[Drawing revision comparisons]
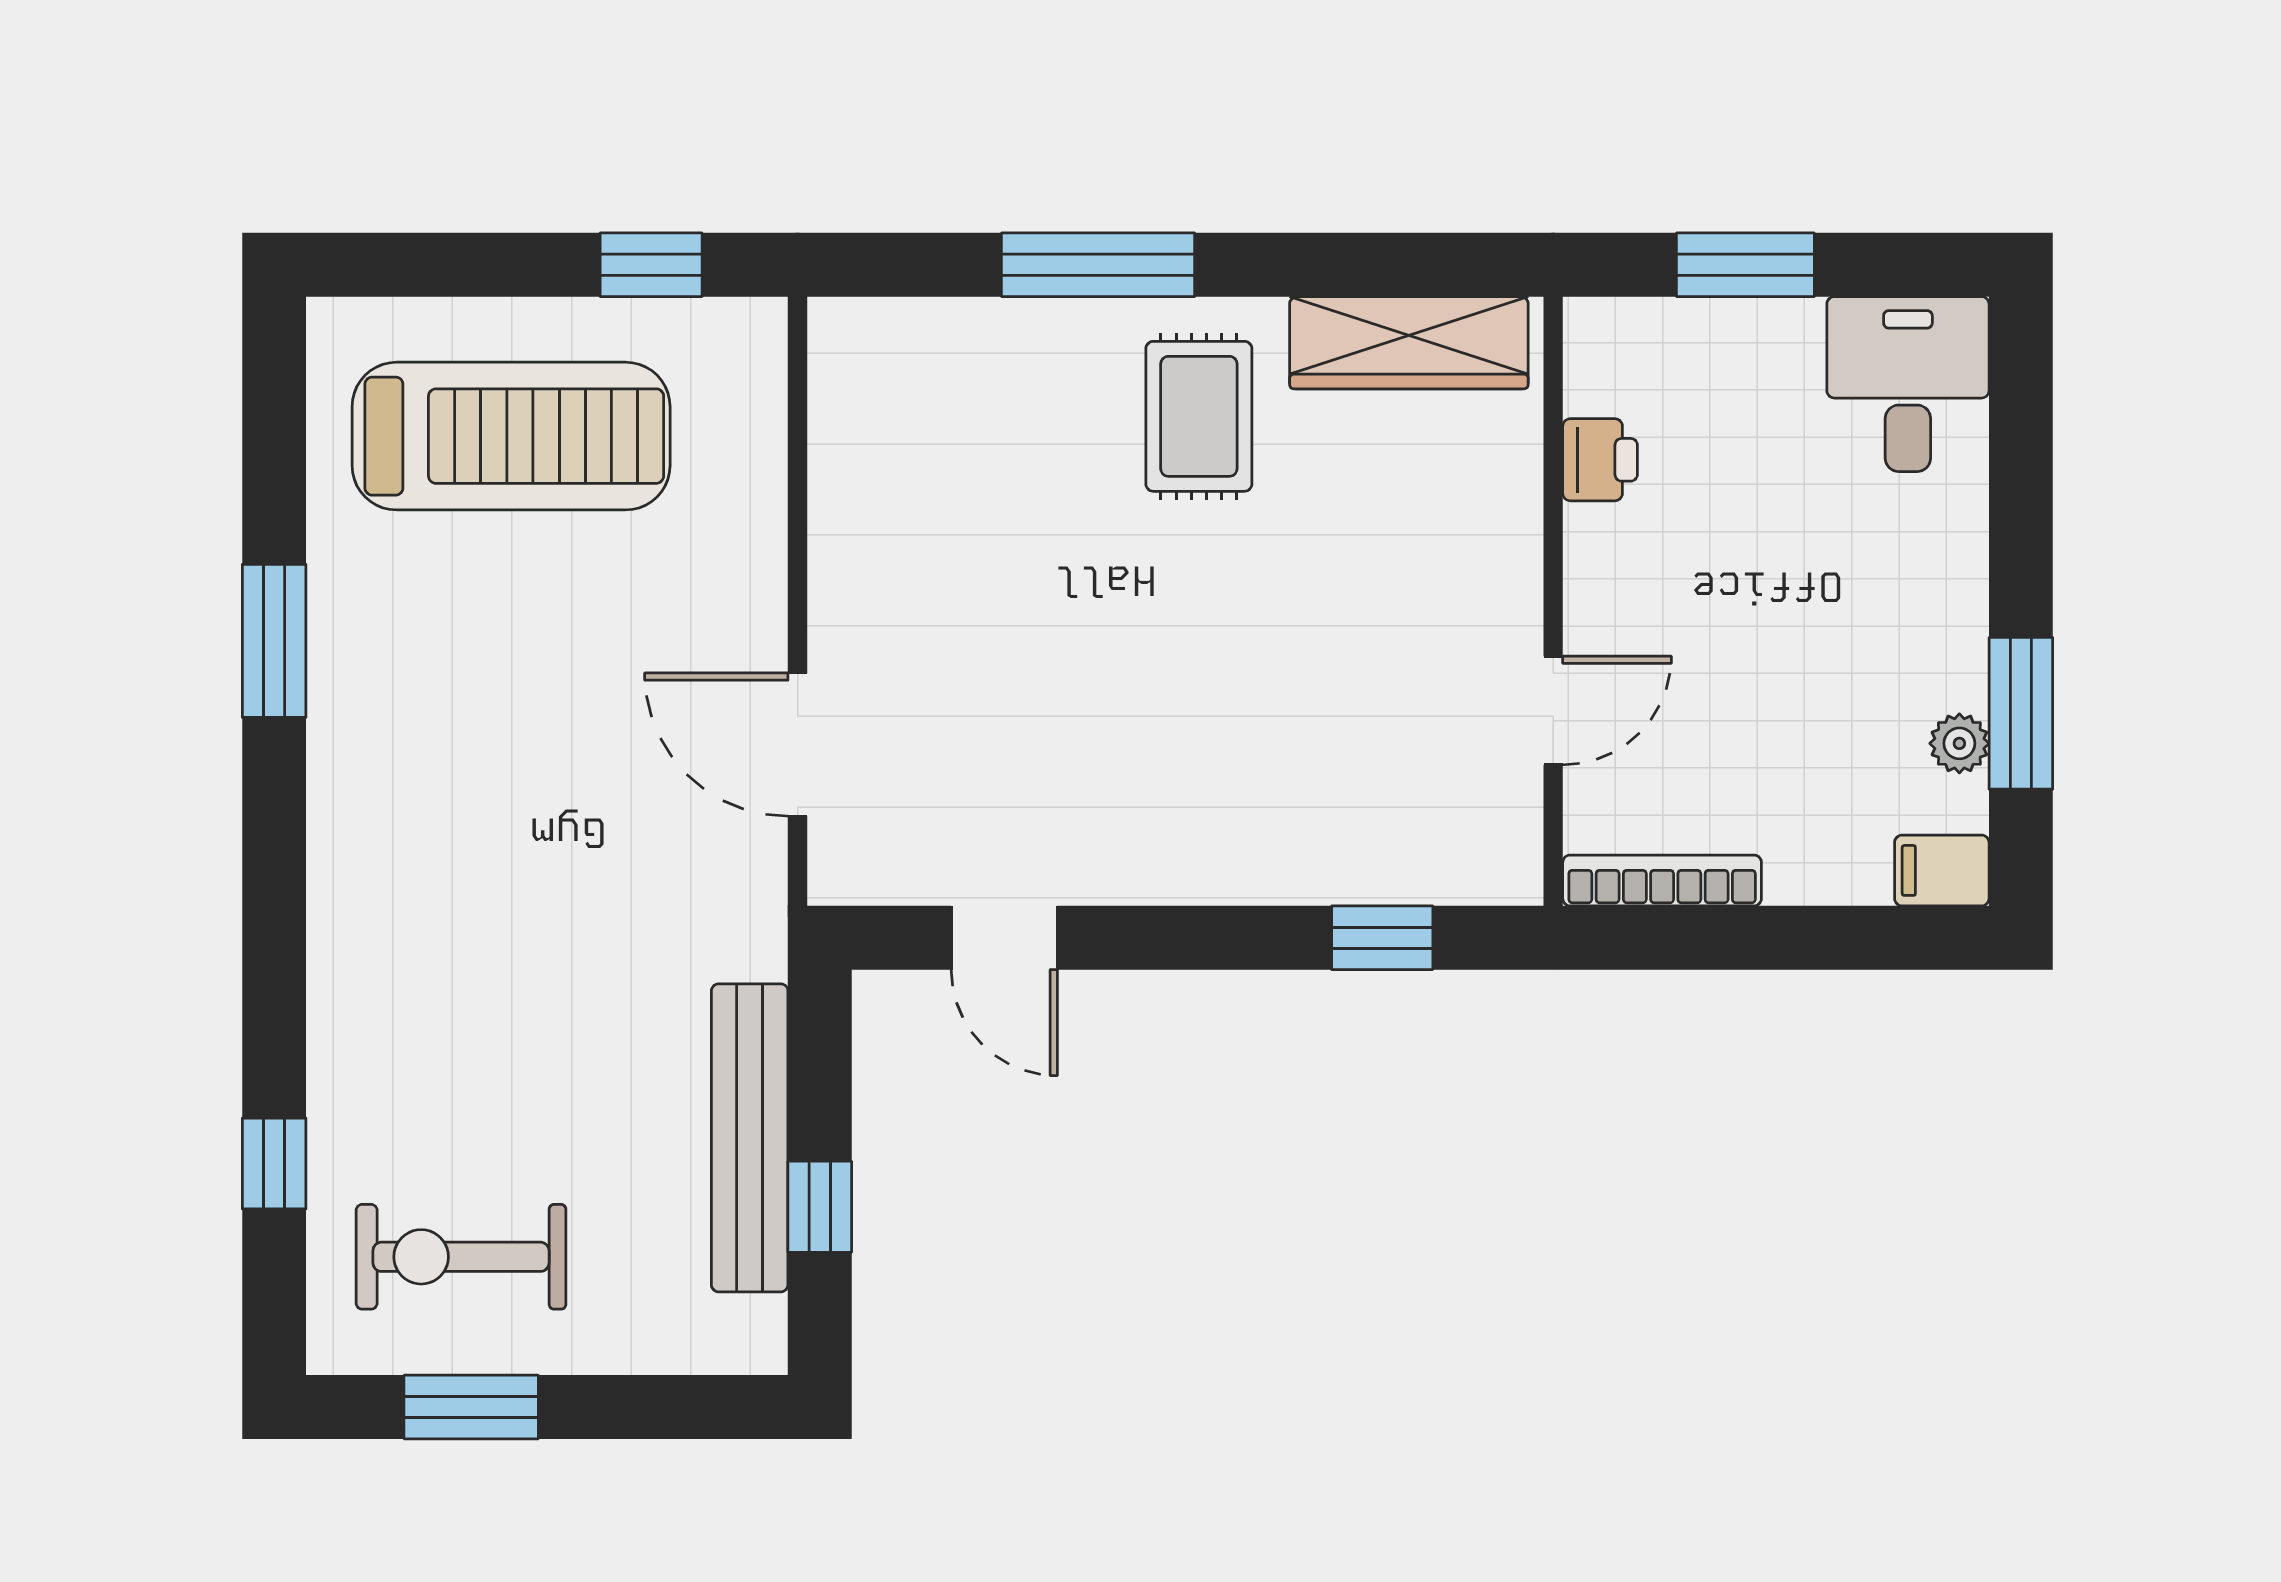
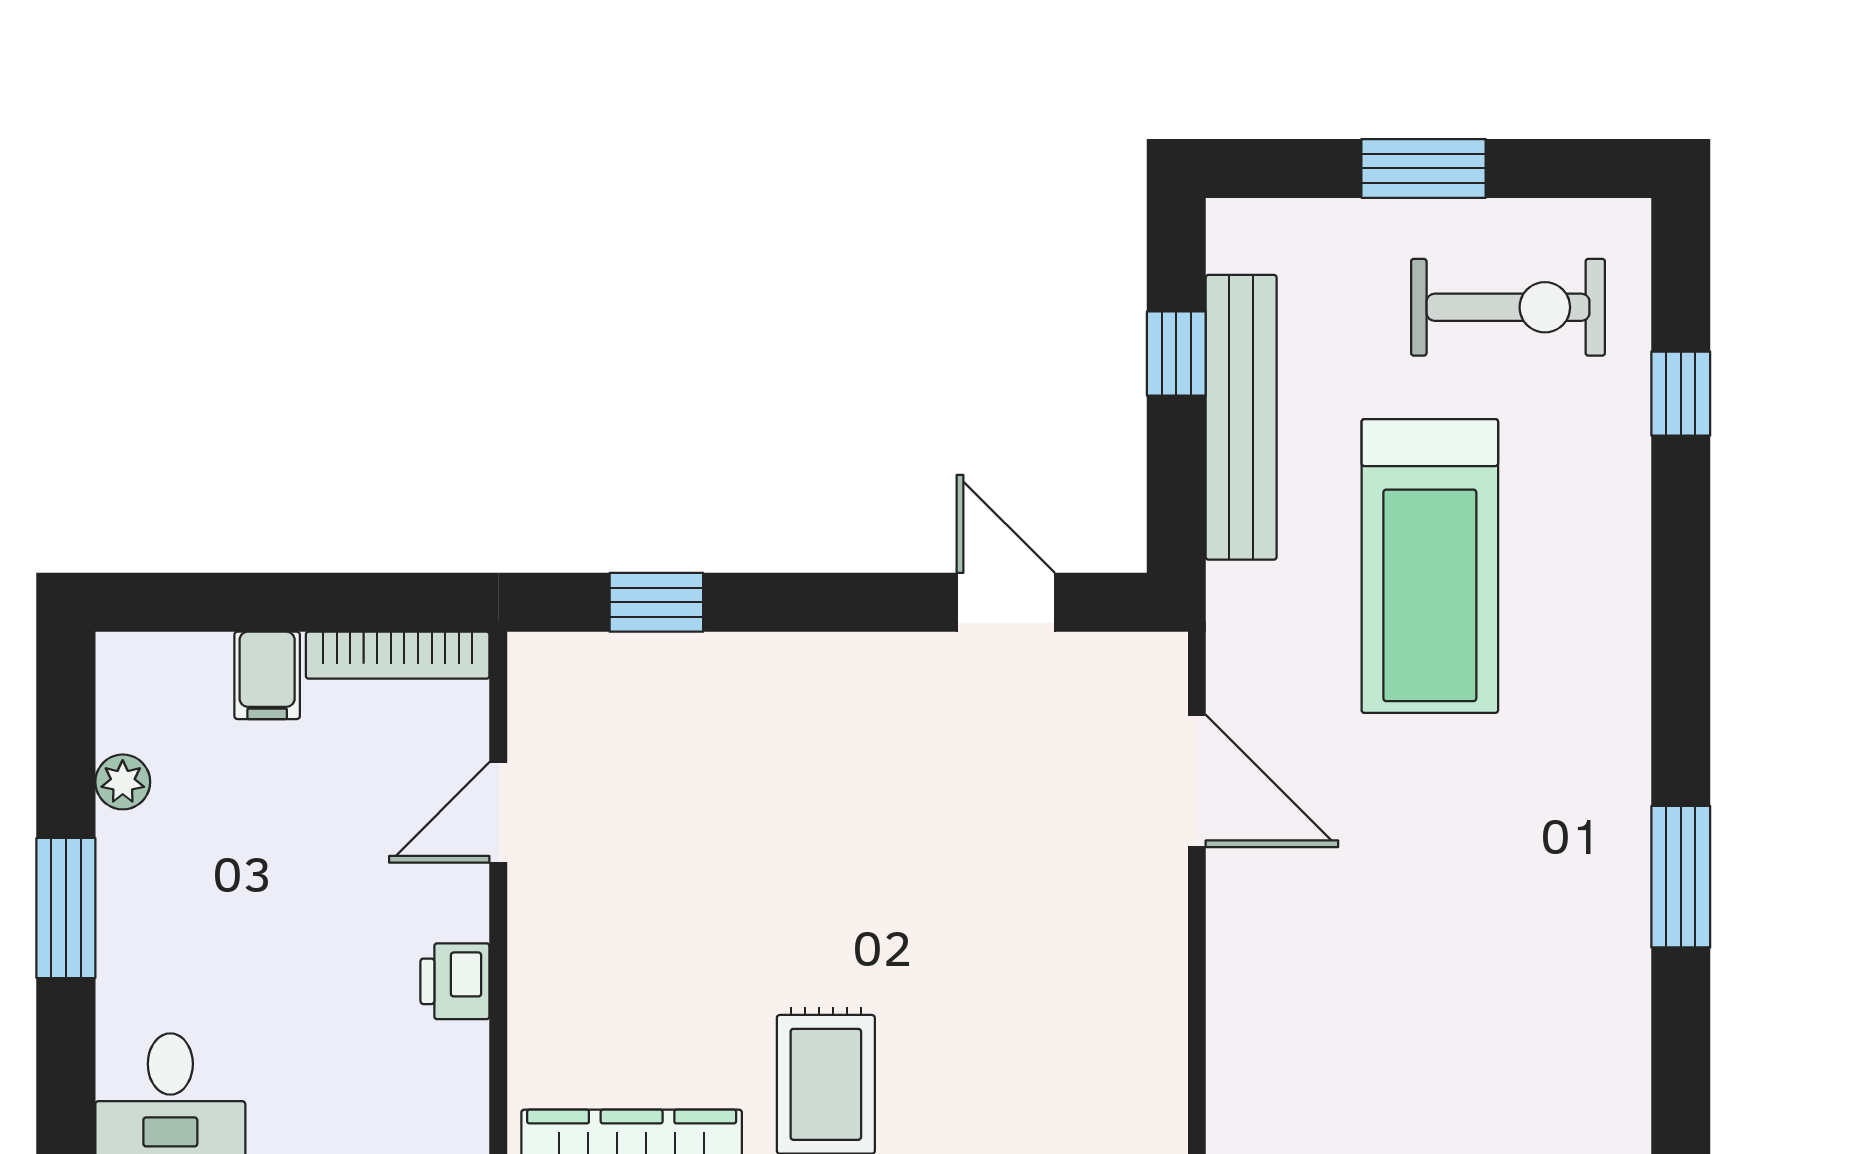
treadmill: (511, 436) -> (1430, 566), moved, turned -90
printer: (1600, 460) -> (455, 981), moved
window: (2021, 713) -> (66, 908), moved
filing cabinet: (1942, 870) -> (267, 675), moved, turned 90
window: (471, 1407) -> (1424, 168), moved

### [Task goal]
Nothing but the pictures should be left out when the records are retyped exactly.

### [Final answer]
treadmill: (511, 436) -> (1430, 566), moved, turned -90
printer: (1600, 460) -> (455, 981), moved
window: (2021, 713) -> (66, 908), moved
filing cabinet: (1942, 870) -> (267, 675), moved, turned 90
window: (471, 1407) -> (1424, 168), moved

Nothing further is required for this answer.